TRY IT:
Only a slice of the listing below is wanted. Retype the lines from the one containing "LED pin GND: 5V -> GND" through the one containing "GAS1 pin DO: D0 -> TX", exactly, both ends included.
━━━━━ PROVIDED ENTRIES ━━━━━
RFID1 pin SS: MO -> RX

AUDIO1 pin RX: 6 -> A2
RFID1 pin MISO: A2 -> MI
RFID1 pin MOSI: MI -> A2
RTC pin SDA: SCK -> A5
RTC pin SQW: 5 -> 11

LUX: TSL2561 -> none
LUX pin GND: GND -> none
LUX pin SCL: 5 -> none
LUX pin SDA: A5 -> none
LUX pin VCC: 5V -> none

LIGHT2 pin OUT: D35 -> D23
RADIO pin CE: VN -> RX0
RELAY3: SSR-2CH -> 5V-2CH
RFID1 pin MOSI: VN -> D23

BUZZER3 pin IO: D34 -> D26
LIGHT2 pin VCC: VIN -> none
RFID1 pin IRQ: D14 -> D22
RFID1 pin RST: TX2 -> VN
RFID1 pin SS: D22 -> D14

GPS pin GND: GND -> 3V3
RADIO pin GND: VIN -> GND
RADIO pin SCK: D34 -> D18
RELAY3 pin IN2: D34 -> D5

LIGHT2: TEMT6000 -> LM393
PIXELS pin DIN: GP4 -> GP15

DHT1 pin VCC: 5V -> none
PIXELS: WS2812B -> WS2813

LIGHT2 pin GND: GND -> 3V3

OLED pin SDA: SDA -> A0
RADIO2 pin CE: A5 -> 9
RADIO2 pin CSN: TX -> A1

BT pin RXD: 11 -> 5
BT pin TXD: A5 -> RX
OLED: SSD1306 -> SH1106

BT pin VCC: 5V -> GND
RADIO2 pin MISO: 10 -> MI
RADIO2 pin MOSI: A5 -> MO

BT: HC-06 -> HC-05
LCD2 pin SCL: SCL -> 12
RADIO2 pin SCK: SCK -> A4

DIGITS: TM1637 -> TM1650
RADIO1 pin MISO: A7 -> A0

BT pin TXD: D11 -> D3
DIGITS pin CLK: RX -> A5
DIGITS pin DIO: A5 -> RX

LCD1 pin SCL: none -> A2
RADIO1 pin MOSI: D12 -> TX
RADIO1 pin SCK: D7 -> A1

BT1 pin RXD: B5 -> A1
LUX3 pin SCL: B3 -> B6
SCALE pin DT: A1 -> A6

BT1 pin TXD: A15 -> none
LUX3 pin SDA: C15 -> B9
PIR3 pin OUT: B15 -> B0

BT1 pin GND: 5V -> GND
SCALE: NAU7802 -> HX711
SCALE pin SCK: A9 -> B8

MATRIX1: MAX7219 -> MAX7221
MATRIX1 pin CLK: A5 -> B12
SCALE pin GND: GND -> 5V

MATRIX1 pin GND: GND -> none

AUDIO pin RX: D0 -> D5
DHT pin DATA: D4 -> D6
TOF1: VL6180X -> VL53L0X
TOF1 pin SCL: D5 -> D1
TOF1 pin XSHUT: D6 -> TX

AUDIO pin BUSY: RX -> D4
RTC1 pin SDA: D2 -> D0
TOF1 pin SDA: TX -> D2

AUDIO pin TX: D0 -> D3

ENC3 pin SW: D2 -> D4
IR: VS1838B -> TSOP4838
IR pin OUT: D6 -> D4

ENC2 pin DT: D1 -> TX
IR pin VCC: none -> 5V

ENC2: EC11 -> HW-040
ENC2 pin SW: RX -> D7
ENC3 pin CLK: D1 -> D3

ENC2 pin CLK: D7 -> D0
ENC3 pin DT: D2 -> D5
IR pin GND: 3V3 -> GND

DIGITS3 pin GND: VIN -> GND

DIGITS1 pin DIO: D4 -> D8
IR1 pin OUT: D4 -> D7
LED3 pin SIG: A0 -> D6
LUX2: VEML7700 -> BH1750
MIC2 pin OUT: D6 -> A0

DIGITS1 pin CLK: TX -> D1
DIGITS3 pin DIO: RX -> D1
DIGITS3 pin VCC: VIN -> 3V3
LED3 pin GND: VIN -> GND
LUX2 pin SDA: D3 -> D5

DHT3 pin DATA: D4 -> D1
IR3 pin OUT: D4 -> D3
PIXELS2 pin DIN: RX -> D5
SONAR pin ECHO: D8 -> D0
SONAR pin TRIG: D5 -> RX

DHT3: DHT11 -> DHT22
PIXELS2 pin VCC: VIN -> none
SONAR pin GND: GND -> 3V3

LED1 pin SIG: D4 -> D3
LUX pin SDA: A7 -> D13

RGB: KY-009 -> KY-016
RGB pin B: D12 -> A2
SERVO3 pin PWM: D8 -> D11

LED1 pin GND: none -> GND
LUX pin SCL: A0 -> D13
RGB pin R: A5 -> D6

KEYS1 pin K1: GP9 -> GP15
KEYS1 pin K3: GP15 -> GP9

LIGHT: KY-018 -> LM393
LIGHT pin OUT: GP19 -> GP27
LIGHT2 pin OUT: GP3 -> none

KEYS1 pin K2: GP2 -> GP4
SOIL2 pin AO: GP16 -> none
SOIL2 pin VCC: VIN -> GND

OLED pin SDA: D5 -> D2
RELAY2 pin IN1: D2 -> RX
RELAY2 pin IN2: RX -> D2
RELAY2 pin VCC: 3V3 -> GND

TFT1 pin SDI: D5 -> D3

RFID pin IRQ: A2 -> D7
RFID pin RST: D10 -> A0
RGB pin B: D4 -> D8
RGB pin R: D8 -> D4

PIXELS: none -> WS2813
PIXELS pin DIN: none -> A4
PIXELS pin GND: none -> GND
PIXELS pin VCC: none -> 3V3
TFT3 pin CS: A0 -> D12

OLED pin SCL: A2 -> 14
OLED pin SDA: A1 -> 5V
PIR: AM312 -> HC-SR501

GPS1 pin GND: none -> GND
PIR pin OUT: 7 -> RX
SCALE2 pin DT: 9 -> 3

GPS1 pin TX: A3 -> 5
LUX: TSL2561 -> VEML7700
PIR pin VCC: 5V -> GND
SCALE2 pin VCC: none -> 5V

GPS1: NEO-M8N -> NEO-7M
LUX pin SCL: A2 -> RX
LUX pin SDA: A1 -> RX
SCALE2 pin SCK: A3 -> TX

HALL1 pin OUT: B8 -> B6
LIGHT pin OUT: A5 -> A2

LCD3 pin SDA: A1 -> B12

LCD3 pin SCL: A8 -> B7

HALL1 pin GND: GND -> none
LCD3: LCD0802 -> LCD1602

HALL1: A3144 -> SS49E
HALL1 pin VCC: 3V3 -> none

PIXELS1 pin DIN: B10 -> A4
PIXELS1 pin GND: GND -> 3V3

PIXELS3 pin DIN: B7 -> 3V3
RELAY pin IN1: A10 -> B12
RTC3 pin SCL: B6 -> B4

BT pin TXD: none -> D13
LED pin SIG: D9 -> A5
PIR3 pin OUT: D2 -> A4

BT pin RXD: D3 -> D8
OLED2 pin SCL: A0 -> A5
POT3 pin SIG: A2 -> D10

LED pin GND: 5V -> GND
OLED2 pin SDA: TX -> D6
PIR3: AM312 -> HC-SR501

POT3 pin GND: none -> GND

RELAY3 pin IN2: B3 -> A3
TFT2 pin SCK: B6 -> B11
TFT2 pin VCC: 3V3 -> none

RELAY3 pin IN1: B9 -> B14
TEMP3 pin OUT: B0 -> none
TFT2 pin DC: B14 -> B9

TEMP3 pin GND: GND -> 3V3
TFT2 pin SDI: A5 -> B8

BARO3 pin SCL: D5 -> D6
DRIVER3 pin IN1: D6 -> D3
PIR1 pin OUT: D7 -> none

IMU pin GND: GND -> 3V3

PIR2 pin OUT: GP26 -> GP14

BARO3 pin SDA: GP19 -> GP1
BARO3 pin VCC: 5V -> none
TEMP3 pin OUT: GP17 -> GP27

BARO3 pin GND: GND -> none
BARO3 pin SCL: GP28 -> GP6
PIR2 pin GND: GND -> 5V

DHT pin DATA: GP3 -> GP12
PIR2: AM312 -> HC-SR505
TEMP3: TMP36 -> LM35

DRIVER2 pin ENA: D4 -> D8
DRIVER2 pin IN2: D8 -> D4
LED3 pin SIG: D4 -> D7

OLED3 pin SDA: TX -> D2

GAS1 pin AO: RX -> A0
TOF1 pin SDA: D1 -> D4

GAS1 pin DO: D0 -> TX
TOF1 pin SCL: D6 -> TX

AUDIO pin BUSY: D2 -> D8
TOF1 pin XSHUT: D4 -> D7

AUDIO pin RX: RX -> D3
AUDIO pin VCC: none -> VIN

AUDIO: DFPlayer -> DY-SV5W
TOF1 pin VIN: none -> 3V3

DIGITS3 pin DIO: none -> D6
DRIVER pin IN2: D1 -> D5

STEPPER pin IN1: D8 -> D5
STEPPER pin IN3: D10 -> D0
━━━━━
EXERCISE RESPONSE:
LED pin GND: 5V -> GND
OLED2 pin SDA: TX -> D6
PIR3: AM312 -> HC-SR501

POT3 pin GND: none -> GND

RELAY3 pin IN2: B3 -> A3
TFT2 pin SCK: B6 -> B11
TFT2 pin VCC: 3V3 -> none

RELAY3 pin IN1: B9 -> B14
TEMP3 pin OUT: B0 -> none
TFT2 pin DC: B14 -> B9

TEMP3 pin GND: GND -> 3V3
TFT2 pin SDI: A5 -> B8

BARO3 pin SCL: D5 -> D6
DRIVER3 pin IN1: D6 -> D3
PIR1 pin OUT: D7 -> none

IMU pin GND: GND -> 3V3

PIR2 pin OUT: GP26 -> GP14

BARO3 pin SDA: GP19 -> GP1
BARO3 pin VCC: 5V -> none
TEMP3 pin OUT: GP17 -> GP27

BARO3 pin GND: GND -> none
BARO3 pin SCL: GP28 -> GP6
PIR2 pin GND: GND -> 5V

DHT pin DATA: GP3 -> GP12
PIR2: AM312 -> HC-SR505
TEMP3: TMP36 -> LM35

DRIVER2 pin ENA: D4 -> D8
DRIVER2 pin IN2: D8 -> D4
LED3 pin SIG: D4 -> D7

OLED3 pin SDA: TX -> D2

GAS1 pin AO: RX -> A0
TOF1 pin SDA: D1 -> D4

GAS1 pin DO: D0 -> TX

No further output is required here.